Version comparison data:
---+---

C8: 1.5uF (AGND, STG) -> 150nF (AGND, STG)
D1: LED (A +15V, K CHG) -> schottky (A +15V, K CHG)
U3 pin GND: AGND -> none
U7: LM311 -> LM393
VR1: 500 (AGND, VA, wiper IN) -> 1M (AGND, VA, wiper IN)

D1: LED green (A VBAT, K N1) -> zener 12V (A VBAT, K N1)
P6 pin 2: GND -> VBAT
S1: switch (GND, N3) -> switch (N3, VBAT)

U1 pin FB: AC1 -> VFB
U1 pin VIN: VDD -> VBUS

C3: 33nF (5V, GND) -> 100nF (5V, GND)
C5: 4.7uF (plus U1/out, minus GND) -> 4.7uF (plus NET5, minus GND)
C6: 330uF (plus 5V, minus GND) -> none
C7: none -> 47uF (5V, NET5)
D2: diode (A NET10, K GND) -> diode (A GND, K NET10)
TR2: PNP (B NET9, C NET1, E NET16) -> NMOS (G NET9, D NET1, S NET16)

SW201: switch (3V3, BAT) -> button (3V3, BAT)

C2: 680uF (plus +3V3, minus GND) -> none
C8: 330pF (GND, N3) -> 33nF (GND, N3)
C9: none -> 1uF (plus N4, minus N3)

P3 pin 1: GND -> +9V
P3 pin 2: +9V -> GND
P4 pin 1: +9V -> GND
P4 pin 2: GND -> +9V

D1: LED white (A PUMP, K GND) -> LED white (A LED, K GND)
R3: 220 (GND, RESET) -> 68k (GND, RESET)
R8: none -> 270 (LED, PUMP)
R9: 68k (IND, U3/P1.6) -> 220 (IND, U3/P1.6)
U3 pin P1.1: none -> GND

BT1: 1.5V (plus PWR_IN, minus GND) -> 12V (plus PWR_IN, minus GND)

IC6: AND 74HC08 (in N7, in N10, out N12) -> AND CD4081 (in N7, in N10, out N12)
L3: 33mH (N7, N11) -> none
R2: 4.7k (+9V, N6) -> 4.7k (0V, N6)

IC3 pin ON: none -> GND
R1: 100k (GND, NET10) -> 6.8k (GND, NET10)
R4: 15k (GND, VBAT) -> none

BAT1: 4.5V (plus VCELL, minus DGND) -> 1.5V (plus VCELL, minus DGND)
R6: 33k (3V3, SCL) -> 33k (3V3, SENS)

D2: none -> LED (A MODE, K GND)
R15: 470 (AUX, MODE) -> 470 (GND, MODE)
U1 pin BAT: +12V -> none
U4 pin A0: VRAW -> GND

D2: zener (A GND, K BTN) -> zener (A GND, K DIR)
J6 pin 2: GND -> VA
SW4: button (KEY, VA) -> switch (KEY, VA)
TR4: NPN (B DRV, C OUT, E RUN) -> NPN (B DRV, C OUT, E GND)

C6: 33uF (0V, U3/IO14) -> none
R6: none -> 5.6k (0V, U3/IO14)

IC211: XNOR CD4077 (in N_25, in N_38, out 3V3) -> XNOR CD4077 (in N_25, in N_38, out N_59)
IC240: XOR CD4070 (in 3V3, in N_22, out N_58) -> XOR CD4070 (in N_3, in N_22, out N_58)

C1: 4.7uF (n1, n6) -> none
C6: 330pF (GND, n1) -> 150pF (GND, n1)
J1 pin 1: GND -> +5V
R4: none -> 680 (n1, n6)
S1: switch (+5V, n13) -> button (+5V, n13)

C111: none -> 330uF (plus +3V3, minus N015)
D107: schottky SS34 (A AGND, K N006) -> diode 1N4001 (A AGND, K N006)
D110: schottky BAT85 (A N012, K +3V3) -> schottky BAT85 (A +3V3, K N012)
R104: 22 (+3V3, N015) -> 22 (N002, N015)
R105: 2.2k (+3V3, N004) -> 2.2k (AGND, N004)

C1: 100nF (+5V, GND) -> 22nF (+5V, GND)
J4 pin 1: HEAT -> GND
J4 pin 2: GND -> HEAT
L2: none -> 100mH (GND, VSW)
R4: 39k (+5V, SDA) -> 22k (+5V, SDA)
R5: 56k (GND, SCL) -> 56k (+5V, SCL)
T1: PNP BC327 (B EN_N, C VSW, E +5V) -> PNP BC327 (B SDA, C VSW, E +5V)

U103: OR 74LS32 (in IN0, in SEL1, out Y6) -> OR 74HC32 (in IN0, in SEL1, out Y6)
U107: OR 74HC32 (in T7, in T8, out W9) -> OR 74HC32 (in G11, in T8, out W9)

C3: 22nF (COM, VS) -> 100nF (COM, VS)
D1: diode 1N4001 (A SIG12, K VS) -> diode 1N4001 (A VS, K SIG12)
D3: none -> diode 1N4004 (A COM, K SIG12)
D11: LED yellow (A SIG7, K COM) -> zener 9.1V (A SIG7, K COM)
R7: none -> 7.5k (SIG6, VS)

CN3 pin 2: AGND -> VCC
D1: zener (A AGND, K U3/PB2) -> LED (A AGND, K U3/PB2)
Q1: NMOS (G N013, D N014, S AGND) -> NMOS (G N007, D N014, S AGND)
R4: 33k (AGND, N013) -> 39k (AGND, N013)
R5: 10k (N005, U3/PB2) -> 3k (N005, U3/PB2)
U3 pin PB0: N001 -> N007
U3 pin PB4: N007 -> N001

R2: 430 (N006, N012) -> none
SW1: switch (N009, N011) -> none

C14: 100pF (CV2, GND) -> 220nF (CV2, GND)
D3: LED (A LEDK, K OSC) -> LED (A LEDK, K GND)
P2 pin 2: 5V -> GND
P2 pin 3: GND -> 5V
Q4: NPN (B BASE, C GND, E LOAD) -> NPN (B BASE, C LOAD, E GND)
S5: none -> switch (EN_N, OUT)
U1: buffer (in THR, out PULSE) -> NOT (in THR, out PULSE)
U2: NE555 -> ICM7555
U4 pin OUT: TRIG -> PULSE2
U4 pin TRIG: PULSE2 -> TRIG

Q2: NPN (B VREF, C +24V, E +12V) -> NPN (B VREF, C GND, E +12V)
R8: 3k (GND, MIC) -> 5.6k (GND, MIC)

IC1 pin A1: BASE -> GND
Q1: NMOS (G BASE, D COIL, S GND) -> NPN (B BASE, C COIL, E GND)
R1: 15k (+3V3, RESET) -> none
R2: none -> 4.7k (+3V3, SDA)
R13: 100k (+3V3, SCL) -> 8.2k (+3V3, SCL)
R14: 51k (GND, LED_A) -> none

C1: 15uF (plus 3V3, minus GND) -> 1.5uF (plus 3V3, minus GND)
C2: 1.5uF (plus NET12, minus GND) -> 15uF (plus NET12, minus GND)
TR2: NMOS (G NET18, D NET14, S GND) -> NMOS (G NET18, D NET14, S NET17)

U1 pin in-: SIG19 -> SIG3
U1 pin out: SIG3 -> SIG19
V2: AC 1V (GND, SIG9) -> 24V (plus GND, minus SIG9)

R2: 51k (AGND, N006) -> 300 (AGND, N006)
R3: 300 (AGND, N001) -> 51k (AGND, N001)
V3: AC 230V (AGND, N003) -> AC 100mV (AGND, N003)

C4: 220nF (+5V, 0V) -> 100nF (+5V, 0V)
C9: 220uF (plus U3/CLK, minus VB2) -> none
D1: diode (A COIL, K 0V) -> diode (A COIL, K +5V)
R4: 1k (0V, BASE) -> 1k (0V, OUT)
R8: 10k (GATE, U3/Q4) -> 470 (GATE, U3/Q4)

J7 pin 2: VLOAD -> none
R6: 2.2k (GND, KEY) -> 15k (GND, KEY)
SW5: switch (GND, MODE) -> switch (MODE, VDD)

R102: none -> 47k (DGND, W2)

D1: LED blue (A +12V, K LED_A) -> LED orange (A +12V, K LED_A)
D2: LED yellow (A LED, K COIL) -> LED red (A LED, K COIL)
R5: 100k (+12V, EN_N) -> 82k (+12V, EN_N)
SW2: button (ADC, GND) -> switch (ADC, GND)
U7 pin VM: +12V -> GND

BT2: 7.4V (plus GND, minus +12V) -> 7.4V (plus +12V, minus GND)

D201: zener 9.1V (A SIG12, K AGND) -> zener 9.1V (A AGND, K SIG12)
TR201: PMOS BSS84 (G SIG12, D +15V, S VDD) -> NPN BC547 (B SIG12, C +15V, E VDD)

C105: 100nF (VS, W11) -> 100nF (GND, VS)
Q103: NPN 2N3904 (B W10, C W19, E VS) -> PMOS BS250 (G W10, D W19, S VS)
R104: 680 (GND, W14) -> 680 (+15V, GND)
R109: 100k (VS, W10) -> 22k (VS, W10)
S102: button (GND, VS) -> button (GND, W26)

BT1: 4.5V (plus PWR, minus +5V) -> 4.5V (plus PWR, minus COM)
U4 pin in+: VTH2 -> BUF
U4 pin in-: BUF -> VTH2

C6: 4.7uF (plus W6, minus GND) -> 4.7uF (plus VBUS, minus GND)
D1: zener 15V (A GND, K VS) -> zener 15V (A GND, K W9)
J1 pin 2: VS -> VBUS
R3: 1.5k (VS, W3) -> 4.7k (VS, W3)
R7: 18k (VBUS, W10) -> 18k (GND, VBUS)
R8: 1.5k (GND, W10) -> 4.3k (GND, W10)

---+---

▶ WHAT THIS TASK INVOLVES
Among the entries above, the lines between the ones containing "D3: none -> diode 1N4004 (A COM, K SIG12)" and "R3: 300 (AGND, N001) -> 51k (AGND, N001)", inclusive, are to be transcribed exactly. No other line is to be given.

▶ WRITTEN SOLUTION
D3: none -> diode 1N4004 (A COM, K SIG12)
D11: LED yellow (A SIG7, K COM) -> zener 9.1V (A SIG7, K COM)
R7: none -> 7.5k (SIG6, VS)

CN3 pin 2: AGND -> VCC
D1: zener (A AGND, K U3/PB2) -> LED (A AGND, K U3/PB2)
Q1: NMOS (G N013, D N014, S AGND) -> NMOS (G N007, D N014, S AGND)
R4: 33k (AGND, N013) -> 39k (AGND, N013)
R5: 10k (N005, U3/PB2) -> 3k (N005, U3/PB2)
U3 pin PB0: N001 -> N007
U3 pin PB4: N007 -> N001

R2: 430 (N006, N012) -> none
SW1: switch (N009, N011) -> none

C14: 100pF (CV2, GND) -> 220nF (CV2, GND)
D3: LED (A LEDK, K OSC) -> LED (A LEDK, K GND)
P2 pin 2: 5V -> GND
P2 pin 3: GND -> 5V
Q4: NPN (B BASE, C GND, E LOAD) -> NPN (B BASE, C LOAD, E GND)
S5: none -> switch (EN_N, OUT)
U1: buffer (in THR, out PULSE) -> NOT (in THR, out PULSE)
U2: NE555 -> ICM7555
U4 pin OUT: TRIG -> PULSE2
U4 pin TRIG: PULSE2 -> TRIG

Q2: NPN (B VREF, C +24V, E +12V) -> NPN (B VREF, C GND, E +12V)
R8: 3k (GND, MIC) -> 5.6k (GND, MIC)

IC1 pin A1: BASE -> GND
Q1: NMOS (G BASE, D COIL, S GND) -> NPN (B BASE, C COIL, E GND)
R1: 15k (+3V3, RESET) -> none
R2: none -> 4.7k (+3V3, SDA)
R13: 100k (+3V3, SCL) -> 8.2k (+3V3, SCL)
R14: 51k (GND, LED_A) -> none

C1: 15uF (plus 3V3, minus GND) -> 1.5uF (plus 3V3, minus GND)
C2: 1.5uF (plus NET12, minus GND) -> 15uF (plus NET12, minus GND)
TR2: NMOS (G NET18, D NET14, S GND) -> NMOS (G NET18, D NET14, S NET17)

U1 pin in-: SIG19 -> SIG3
U1 pin out: SIG3 -> SIG19
V2: AC 1V (GND, SIG9) -> 24V (plus GND, minus SIG9)

R2: 51k (AGND, N006) -> 300 (AGND, N006)
R3: 300 (AGND, N001) -> 51k (AGND, N001)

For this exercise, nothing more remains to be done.